* Data *
• • • • •
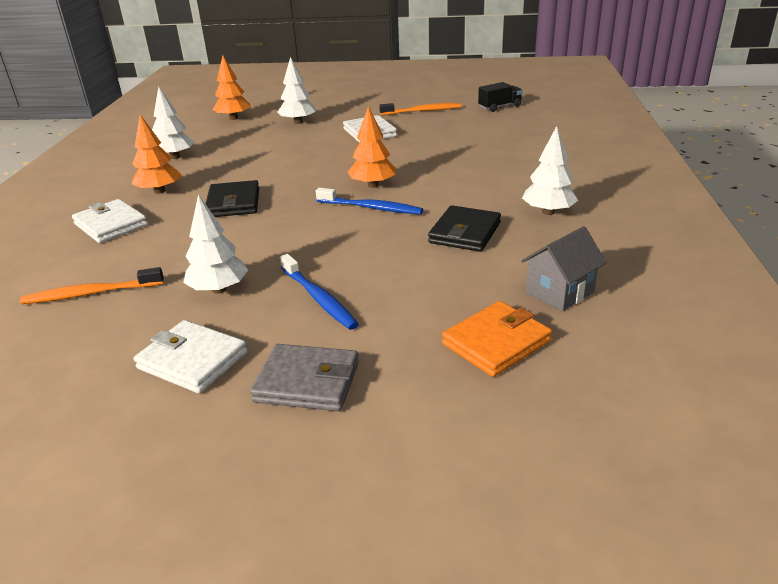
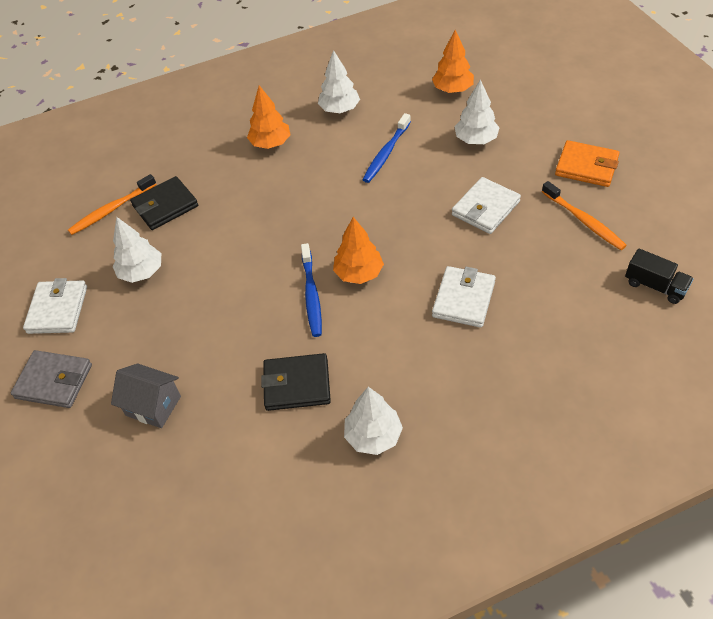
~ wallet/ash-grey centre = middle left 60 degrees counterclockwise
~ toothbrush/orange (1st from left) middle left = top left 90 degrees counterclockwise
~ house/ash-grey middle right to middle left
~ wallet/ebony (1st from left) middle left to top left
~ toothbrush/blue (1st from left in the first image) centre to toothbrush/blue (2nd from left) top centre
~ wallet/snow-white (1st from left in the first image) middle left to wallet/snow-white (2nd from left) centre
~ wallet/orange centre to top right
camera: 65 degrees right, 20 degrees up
• • • • •
* Task goal *
The response must contain every line from the listing above in which the string "grey" appears.

* Response box *
~ wallet/ash-grey centre = middle left 60 degrees counterclockwise
~ house/ash-grey middle right to middle left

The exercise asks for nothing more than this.